What the task requires: Every line of the entries that holds the word "tower" is to be copied.

Aerial feature coordinate data:
☆ ☆ ☆ ☆
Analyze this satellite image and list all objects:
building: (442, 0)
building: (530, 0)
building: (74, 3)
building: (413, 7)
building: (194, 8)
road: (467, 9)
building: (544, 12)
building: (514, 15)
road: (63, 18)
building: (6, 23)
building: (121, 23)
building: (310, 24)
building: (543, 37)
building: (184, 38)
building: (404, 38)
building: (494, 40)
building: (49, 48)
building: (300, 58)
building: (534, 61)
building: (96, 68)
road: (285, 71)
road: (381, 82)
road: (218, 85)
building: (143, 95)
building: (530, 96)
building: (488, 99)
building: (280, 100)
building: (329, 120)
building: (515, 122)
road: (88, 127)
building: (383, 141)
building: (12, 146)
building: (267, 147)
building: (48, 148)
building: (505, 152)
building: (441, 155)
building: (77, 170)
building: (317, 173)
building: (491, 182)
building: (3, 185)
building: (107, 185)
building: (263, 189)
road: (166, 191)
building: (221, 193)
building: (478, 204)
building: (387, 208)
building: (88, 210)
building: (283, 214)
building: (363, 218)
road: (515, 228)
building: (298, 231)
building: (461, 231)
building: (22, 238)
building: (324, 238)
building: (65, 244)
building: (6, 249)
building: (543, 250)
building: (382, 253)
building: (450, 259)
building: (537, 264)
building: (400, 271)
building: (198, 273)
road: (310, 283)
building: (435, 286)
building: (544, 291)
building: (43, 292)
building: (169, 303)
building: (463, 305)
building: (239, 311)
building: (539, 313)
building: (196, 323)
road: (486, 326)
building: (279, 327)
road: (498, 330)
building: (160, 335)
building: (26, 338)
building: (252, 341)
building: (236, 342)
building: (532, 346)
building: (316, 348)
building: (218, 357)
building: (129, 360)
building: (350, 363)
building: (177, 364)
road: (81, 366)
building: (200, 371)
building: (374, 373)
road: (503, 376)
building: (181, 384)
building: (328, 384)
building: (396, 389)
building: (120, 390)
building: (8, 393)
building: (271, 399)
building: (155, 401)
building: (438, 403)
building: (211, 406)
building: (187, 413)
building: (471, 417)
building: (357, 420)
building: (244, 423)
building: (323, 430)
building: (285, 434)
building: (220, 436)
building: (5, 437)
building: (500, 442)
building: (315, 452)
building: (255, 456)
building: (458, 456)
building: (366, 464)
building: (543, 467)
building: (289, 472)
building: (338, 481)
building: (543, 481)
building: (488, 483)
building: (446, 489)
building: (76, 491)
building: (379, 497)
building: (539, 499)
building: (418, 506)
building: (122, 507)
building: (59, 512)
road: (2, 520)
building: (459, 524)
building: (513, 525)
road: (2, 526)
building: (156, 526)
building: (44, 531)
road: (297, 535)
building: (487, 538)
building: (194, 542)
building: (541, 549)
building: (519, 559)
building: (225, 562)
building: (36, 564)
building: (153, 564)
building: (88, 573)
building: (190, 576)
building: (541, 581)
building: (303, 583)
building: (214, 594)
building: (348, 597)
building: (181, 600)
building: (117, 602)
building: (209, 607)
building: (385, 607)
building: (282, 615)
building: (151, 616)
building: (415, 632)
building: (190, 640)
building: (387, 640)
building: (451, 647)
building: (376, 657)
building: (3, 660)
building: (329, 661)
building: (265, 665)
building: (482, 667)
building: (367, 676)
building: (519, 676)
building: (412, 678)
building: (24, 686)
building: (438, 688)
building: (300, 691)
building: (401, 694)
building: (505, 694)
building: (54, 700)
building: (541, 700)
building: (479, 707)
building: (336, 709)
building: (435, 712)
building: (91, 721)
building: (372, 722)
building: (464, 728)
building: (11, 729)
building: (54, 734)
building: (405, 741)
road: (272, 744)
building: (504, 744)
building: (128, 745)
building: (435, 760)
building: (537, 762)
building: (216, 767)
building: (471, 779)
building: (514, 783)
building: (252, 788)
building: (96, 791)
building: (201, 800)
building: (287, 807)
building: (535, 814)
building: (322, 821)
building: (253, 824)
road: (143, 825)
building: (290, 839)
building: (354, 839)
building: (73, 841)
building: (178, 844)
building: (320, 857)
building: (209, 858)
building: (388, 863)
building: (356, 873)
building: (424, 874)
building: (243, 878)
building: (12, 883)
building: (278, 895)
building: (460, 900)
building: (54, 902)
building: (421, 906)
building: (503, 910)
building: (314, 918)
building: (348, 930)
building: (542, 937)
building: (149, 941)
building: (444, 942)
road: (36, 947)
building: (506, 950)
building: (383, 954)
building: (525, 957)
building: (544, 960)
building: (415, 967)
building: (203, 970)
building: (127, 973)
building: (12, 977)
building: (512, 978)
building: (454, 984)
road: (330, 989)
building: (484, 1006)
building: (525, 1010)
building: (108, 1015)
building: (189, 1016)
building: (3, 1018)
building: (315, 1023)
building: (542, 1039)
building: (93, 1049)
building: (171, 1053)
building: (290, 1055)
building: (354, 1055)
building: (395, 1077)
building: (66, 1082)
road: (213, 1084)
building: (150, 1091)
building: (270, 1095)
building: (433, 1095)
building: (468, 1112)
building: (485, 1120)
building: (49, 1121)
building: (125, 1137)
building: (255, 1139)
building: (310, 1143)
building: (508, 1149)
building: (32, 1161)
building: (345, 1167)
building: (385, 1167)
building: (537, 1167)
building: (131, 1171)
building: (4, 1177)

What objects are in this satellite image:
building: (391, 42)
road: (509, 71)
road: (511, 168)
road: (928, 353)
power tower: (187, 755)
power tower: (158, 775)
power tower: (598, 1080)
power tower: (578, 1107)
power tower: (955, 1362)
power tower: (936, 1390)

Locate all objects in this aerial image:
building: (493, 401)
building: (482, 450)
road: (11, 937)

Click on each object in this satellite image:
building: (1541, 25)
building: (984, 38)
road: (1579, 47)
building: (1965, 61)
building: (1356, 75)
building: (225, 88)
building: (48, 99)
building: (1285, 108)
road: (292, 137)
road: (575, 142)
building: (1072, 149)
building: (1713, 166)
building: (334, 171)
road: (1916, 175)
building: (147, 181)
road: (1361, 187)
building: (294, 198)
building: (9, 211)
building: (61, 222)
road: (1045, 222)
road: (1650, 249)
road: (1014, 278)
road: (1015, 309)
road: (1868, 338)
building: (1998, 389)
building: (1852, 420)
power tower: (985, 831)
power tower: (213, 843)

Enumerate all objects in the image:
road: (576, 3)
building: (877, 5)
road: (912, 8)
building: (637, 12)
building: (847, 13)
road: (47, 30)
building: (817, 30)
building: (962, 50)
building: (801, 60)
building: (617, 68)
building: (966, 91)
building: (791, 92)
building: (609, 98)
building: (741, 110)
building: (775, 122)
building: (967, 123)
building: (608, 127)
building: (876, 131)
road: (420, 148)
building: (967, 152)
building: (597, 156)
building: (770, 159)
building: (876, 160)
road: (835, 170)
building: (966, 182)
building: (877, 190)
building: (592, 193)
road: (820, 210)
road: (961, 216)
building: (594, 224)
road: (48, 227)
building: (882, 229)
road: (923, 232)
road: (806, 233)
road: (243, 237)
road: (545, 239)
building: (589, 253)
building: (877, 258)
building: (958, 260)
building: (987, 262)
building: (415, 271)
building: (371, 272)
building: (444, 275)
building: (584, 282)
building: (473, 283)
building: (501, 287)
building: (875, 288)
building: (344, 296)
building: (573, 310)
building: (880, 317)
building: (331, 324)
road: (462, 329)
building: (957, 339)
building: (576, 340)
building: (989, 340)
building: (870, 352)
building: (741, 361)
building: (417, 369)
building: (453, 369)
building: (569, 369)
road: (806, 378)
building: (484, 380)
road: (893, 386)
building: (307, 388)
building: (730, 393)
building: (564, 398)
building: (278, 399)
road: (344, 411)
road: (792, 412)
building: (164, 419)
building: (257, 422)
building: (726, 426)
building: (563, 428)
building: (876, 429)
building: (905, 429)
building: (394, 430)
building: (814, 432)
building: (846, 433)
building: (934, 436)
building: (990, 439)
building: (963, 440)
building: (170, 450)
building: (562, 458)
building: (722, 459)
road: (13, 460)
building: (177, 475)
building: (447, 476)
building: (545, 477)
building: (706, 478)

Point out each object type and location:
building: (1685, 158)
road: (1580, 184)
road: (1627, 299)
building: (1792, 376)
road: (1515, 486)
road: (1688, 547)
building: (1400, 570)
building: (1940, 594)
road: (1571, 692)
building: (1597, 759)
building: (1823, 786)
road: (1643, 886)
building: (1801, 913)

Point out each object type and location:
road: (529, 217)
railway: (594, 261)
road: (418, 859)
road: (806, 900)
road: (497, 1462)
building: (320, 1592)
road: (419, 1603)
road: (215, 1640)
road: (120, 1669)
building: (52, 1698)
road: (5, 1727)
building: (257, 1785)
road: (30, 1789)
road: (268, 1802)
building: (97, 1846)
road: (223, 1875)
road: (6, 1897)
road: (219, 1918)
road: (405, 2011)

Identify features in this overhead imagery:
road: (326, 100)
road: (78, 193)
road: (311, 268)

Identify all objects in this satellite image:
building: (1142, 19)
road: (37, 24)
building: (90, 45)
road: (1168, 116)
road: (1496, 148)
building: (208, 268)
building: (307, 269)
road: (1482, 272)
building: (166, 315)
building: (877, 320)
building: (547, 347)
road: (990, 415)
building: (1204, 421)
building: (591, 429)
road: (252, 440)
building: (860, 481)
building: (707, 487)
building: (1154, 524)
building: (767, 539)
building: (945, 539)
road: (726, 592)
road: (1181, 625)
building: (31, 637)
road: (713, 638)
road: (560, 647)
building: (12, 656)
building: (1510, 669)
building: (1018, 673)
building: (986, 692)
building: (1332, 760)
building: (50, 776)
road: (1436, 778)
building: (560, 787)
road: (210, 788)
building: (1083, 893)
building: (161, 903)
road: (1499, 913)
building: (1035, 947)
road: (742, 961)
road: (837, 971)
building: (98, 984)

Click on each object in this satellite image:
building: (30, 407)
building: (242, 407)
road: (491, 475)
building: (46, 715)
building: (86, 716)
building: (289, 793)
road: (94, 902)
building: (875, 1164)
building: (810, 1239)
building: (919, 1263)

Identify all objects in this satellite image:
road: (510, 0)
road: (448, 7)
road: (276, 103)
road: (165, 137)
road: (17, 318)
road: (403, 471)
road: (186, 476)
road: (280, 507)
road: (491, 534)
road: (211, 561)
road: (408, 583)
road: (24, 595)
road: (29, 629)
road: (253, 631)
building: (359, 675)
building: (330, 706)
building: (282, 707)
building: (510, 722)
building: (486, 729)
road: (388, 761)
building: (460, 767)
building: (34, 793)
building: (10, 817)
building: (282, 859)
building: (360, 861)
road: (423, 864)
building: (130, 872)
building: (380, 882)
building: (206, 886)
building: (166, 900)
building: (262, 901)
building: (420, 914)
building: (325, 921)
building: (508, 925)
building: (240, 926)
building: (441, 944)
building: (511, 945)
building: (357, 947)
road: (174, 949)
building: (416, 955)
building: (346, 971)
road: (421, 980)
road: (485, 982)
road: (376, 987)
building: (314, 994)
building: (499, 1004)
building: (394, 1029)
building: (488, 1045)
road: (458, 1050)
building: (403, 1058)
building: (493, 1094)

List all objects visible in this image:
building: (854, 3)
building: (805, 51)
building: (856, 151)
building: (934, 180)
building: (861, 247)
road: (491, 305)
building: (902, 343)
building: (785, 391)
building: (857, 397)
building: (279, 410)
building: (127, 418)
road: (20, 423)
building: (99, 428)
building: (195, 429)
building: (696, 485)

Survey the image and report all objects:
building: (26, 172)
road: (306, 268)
☆ ☆ ☆ ☆
Exercise response:
power tower: (187, 755)
power tower: (158, 775)
power tower: (598, 1080)
power tower: (578, 1107)
power tower: (955, 1362)
power tower: (936, 1390)
power tower: (985, 831)
power tower: (213, 843)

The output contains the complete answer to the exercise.